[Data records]

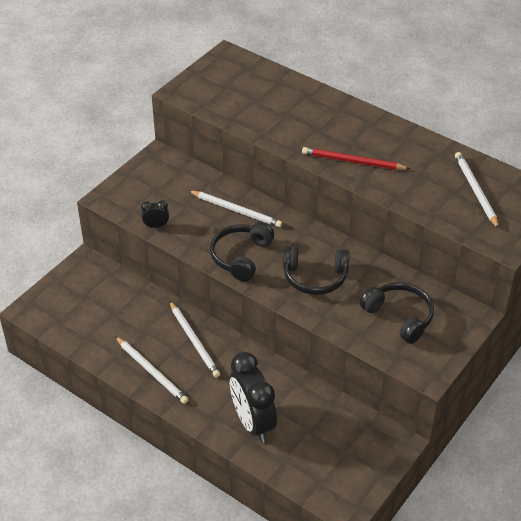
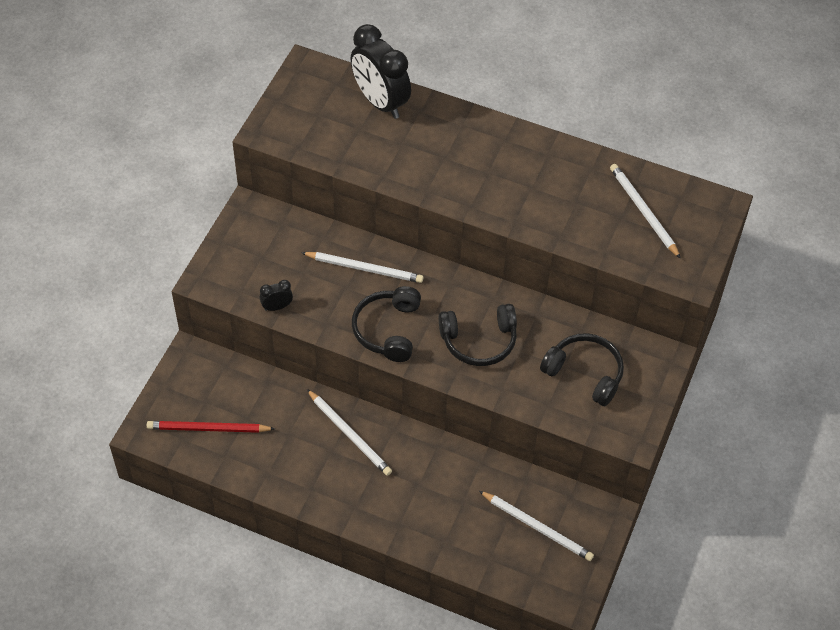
camera: 15 degrees left, 10 degrees up
white pencil [115,336,189,404] -> white pencil moved to [479,491,594,561]
black clock [230,352,277,442] -> black clock moved to [351,24,411,119]
red pencil [302,147,410,170] -> red pencil moved to [147,421,275,433]

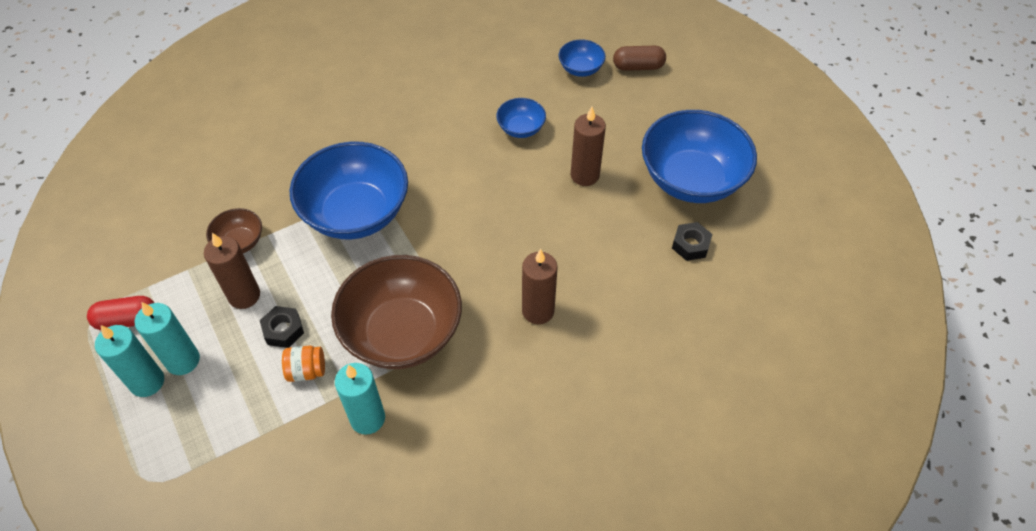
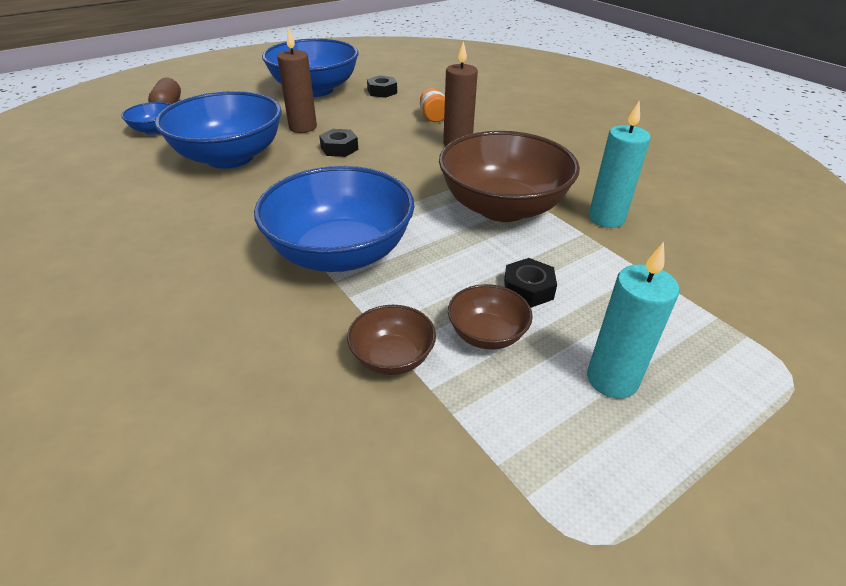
camera: 95 degrees left, 15 degrees down
red capsule [87,296,154,330] -> none
turquoise candle [95,325,164,397] -> none
brown candle [204,233,260,309] -> brown bowl [448,284,533,350]
orange jar [282,346,325,382] -> orange jar moved to [420,88,445,122]
blue bowl [496,98,546,138] -> blue bowl [155,91,282,169], size x2.15
none -> black nut [319,129,358,157]

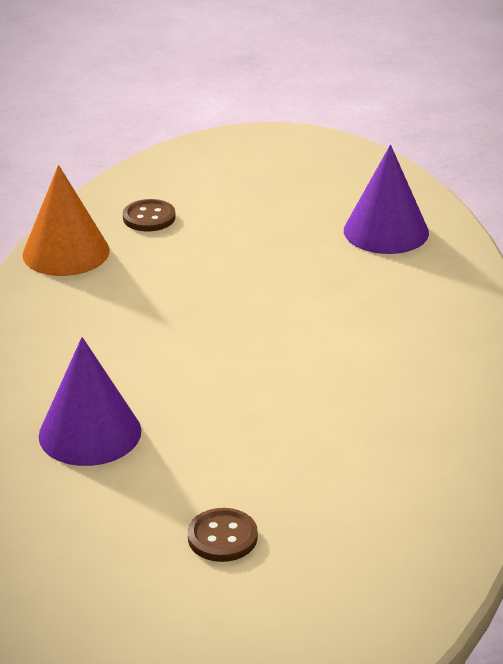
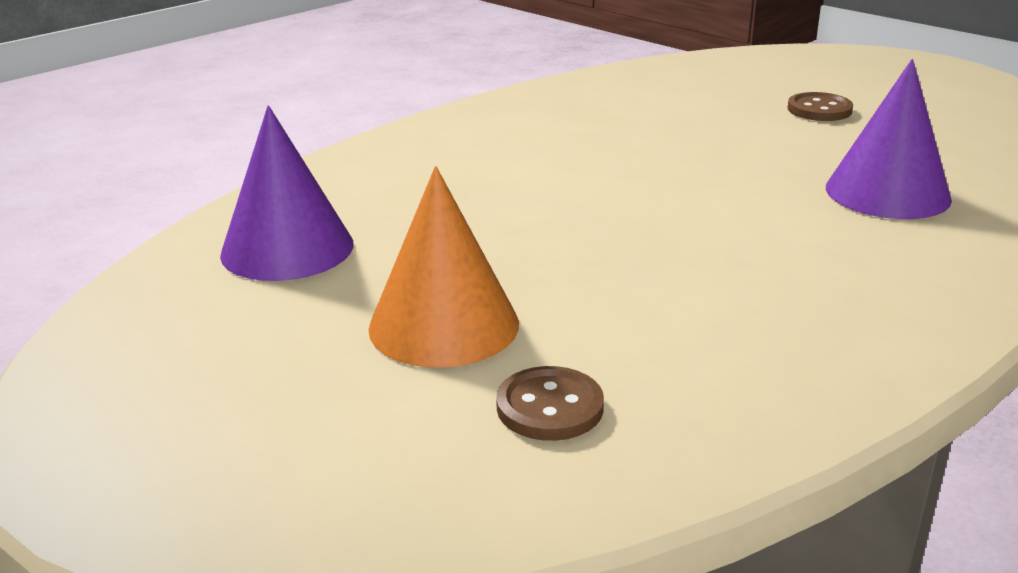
camera: 140 degrees left, 5 degrees down
orange cone [22,165,110,276] -> orange cone moved to [368,166,519,368]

> [Work to be completed] Could you reproduce exactly the lines from the one containing "none -> black nut [319,129,358,157]" through the last line of the records, both included, leaving out the pictures?

> [Final answer]
none -> black nut [319,129,358,157]

camera: 140 degrees left, 5 degrees down
orange cone [22,165,110,276] -> orange cone moved to [368,166,519,368]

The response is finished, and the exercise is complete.